• [YOUR ASSIGNMENT]: Find the word "DRIVER" in the records below. List each line containing it.

• [EXERCISE MATERIALS]:
....................

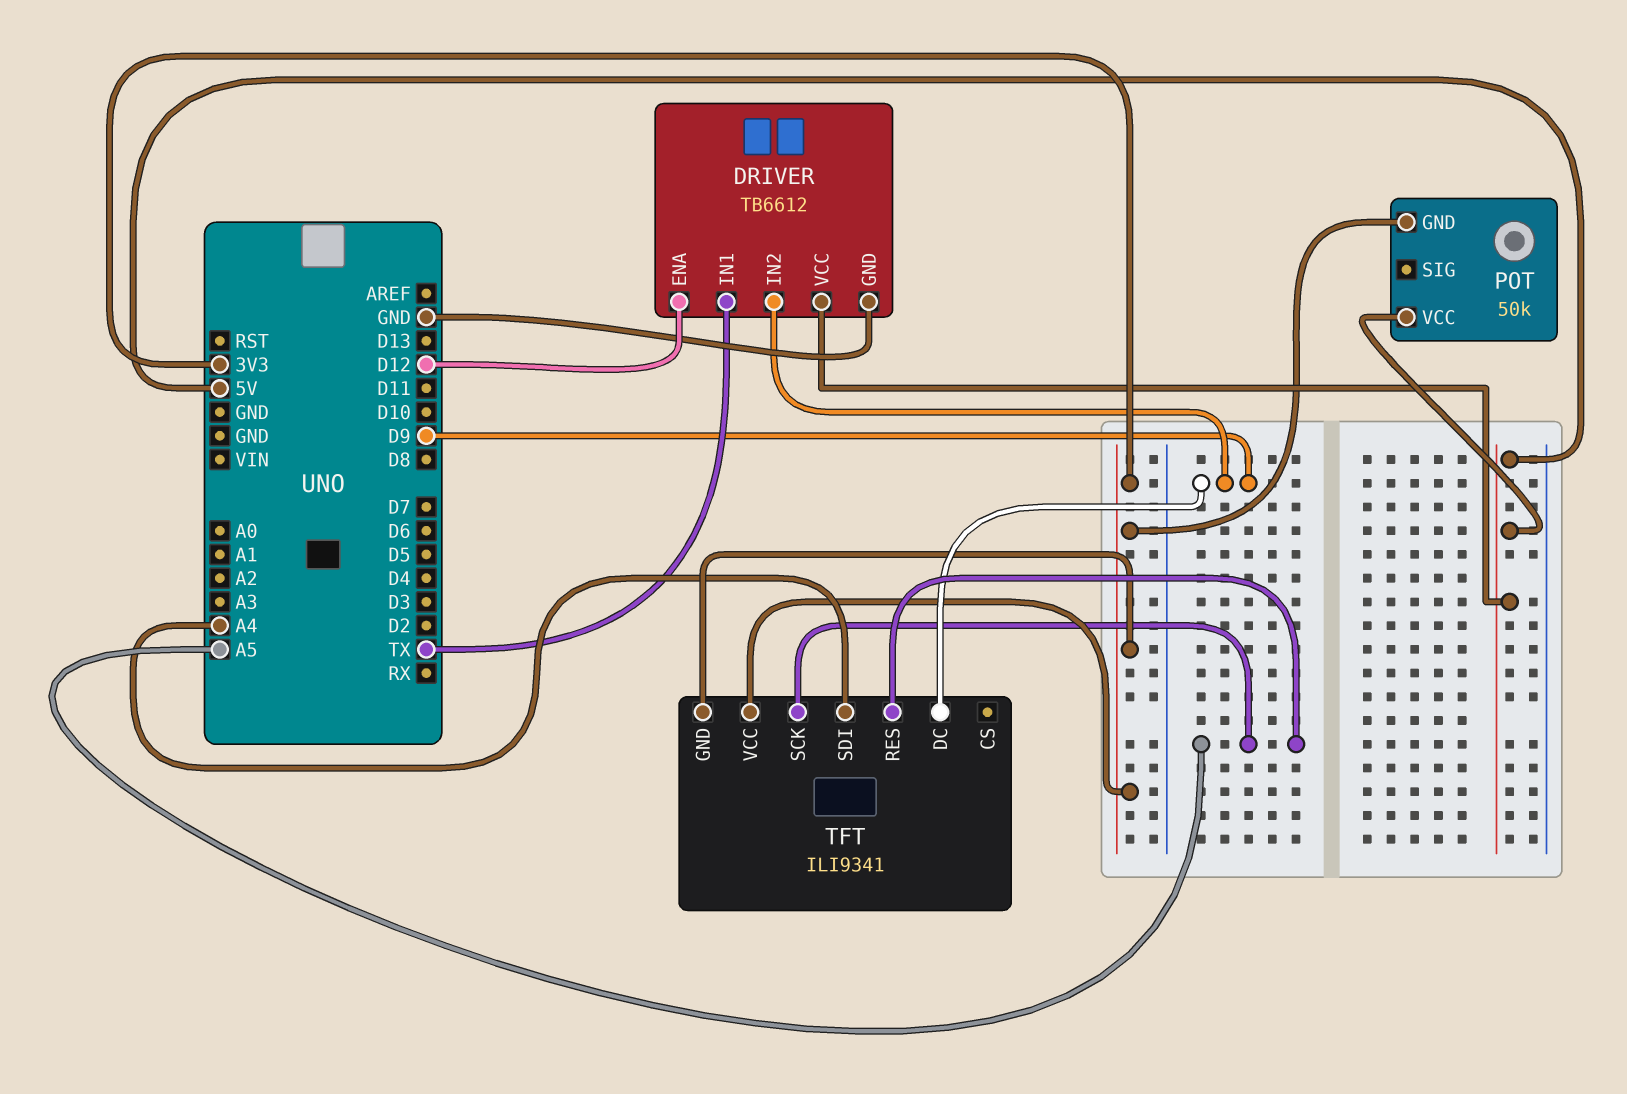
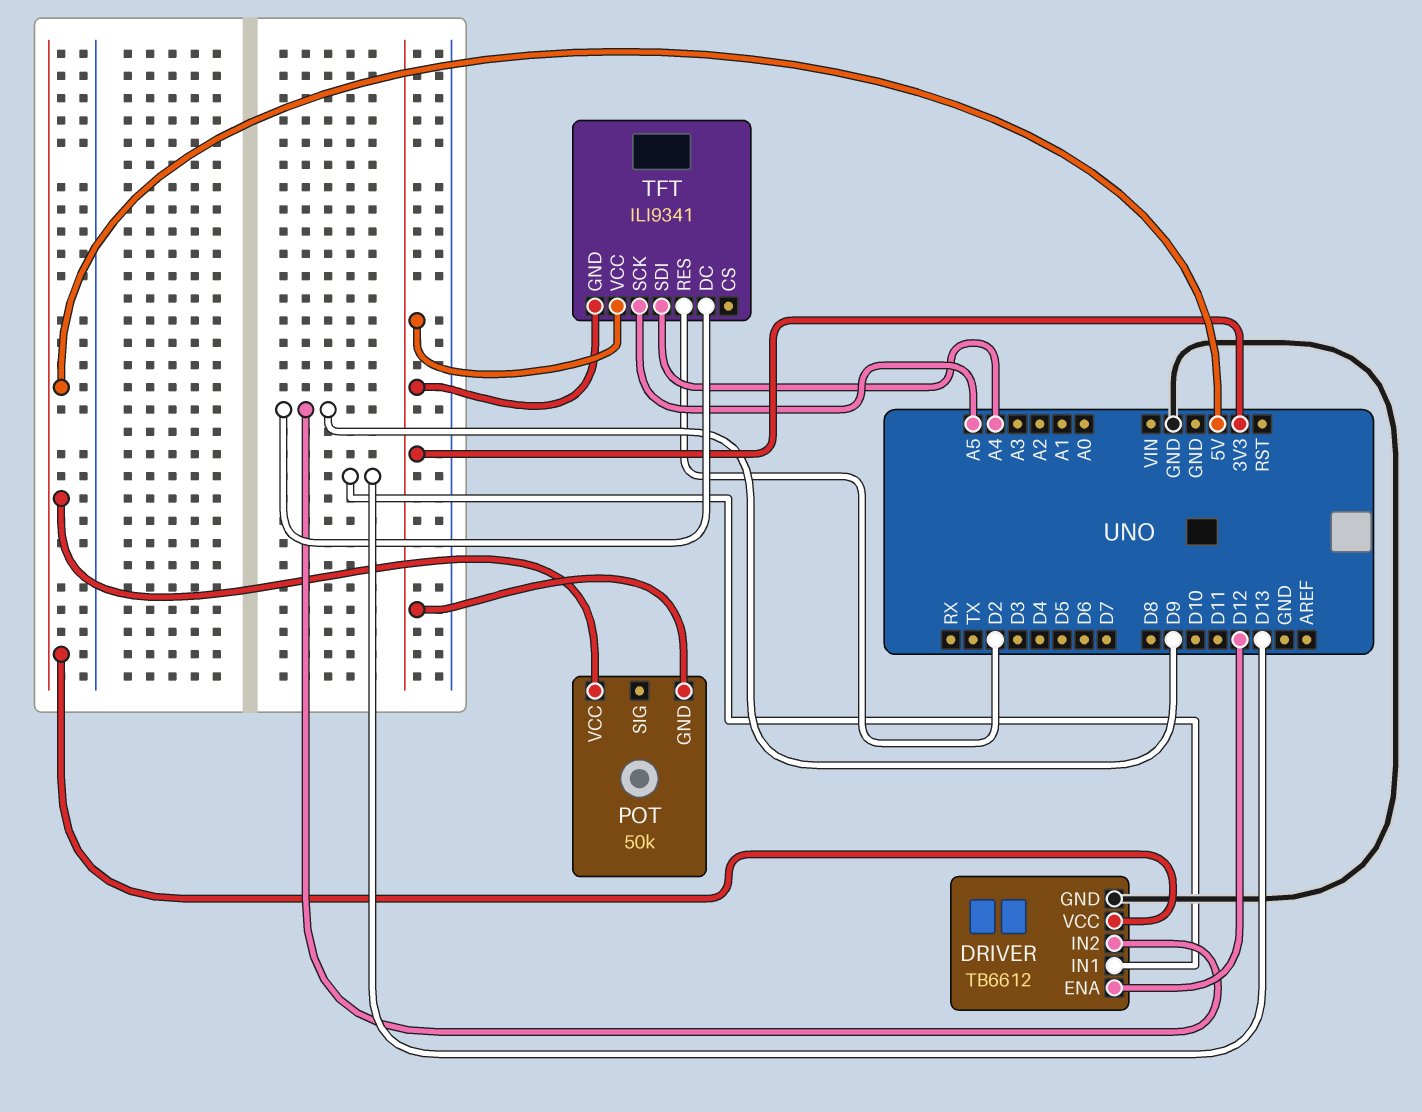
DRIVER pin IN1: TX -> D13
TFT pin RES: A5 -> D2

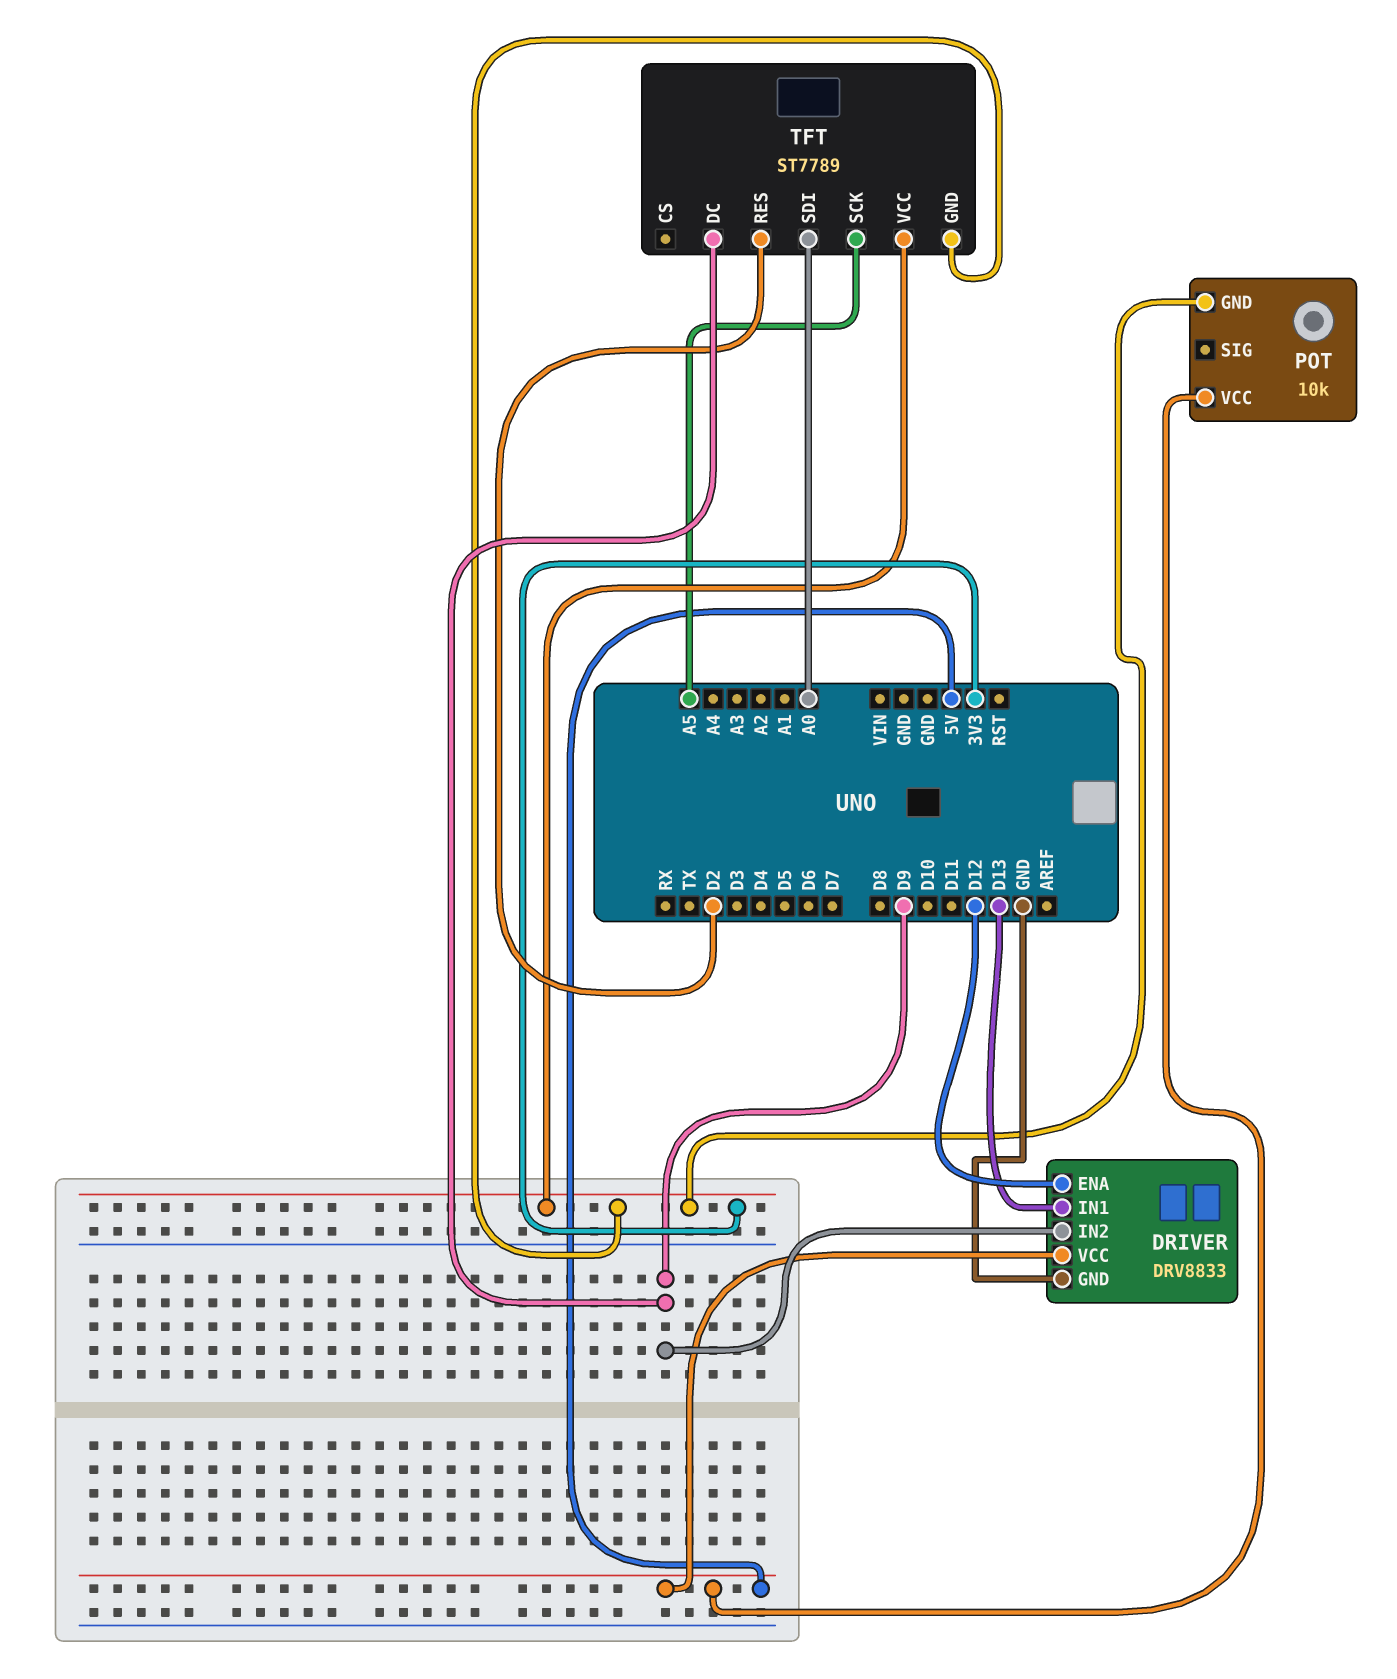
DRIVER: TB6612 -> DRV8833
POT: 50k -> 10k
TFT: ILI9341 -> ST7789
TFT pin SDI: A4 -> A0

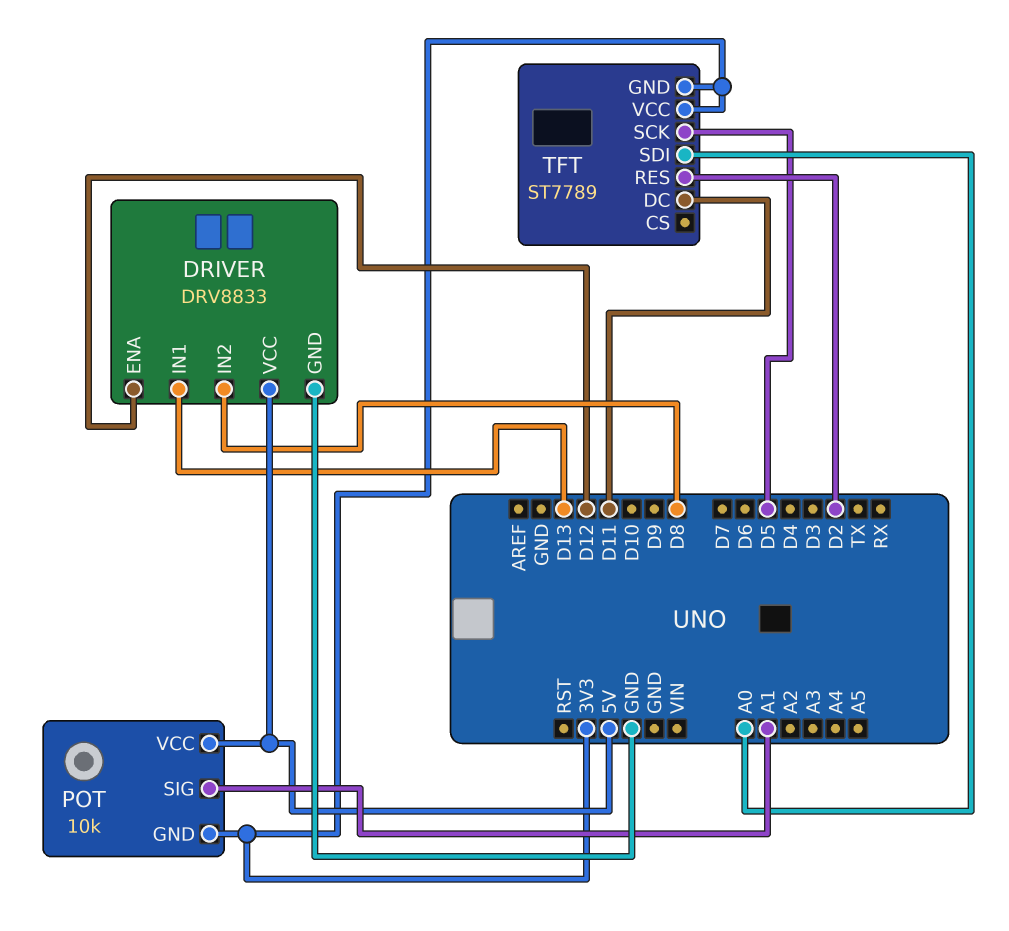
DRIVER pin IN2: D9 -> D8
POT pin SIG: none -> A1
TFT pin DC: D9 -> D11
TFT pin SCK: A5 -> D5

....................

• [WRITTEN RESPONSE]:
DRIVER pin IN1: TX -> D13
DRIVER: TB6612 -> DRV8833
DRIVER pin IN2: D9 -> D8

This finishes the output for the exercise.